*Work to be completed*:
Only certain lines below are wanted: those starting at the line containing "(297, 301) = (373, 167): blue wallet -> none" and ending at the line containing "(565, 364) = (468, 97): brown", both included, each retyped exactly.

*Input data*:
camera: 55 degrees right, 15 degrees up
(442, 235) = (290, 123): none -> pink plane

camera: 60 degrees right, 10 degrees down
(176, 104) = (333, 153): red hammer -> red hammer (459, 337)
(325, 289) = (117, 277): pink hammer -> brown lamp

--

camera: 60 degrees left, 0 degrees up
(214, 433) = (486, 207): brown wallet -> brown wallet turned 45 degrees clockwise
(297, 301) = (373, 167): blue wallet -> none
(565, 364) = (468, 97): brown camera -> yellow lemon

==

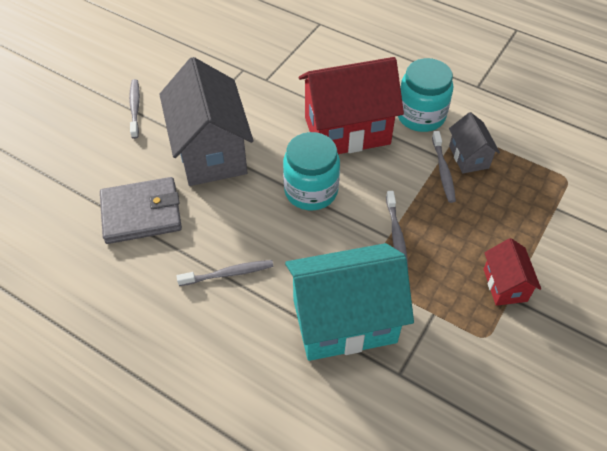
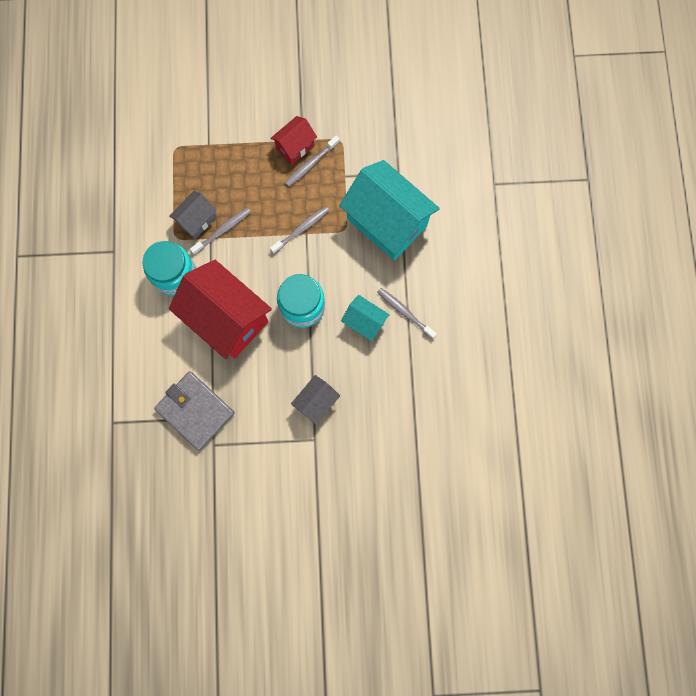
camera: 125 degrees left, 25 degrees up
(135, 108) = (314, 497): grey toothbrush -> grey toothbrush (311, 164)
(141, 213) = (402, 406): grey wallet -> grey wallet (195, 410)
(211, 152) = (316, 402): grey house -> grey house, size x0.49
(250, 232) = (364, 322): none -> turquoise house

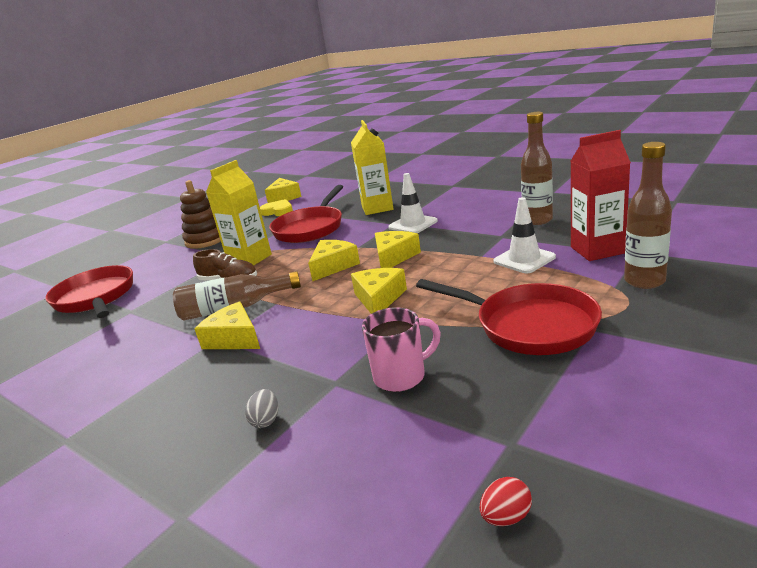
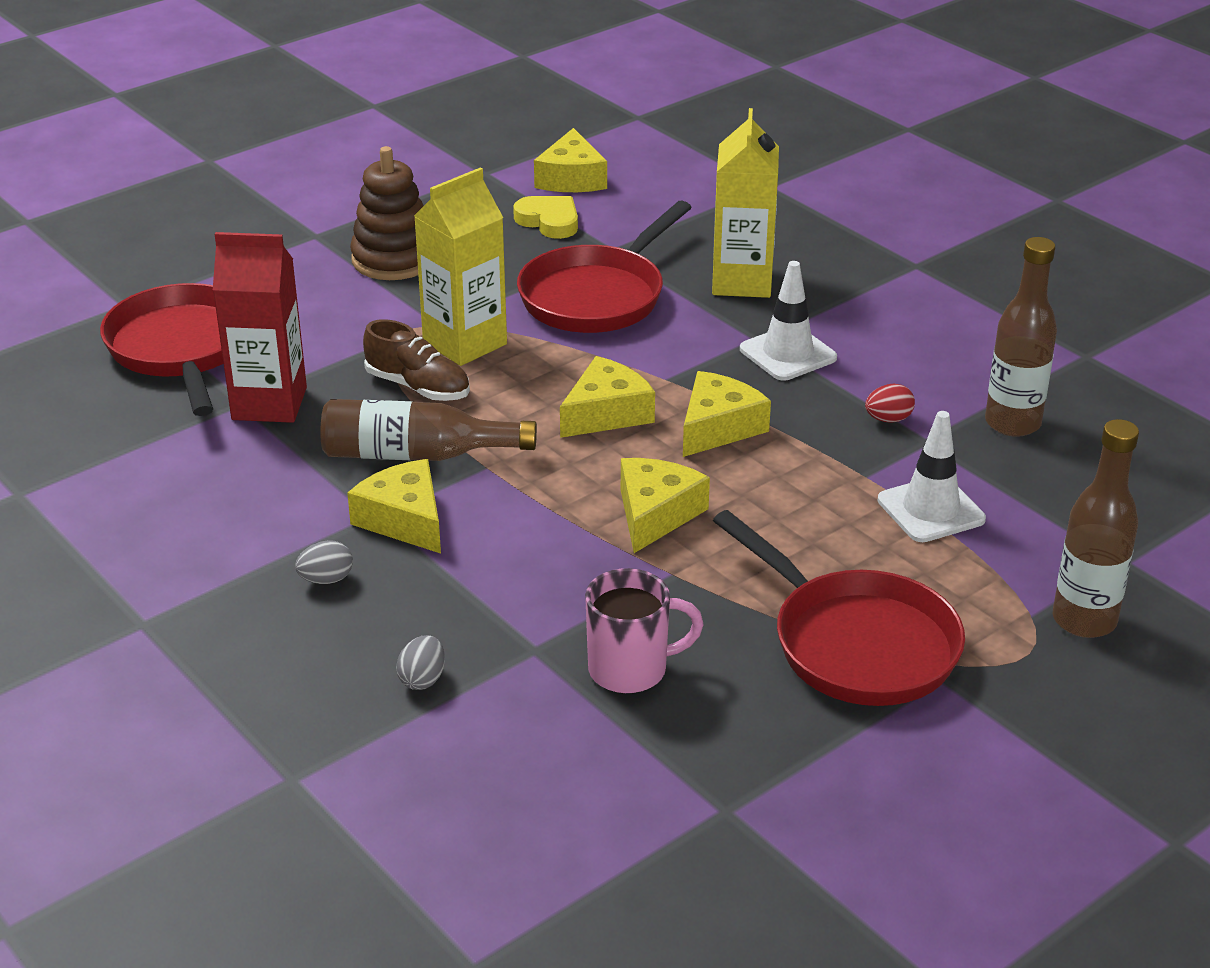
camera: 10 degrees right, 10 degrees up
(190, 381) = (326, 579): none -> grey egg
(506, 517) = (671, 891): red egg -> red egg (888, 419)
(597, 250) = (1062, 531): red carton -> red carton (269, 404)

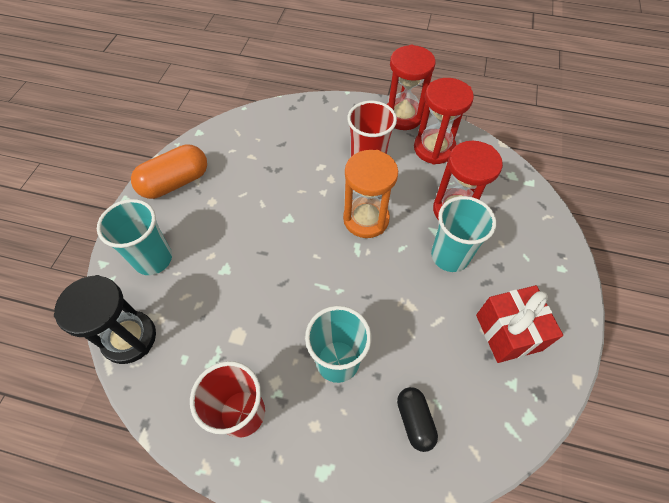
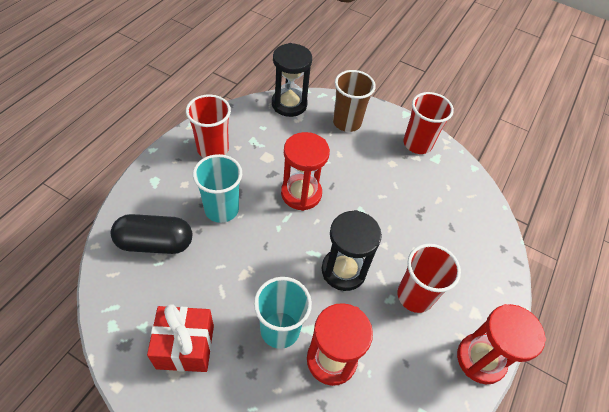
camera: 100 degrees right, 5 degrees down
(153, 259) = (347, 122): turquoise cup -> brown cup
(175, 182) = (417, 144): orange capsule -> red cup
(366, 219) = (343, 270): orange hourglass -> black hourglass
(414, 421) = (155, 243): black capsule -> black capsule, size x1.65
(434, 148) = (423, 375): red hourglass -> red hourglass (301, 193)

*Reply*:
(297, 301) = (373, 167): blue wallet -> none
(565, 364) = (468, 97): brown camera -> yellow lemon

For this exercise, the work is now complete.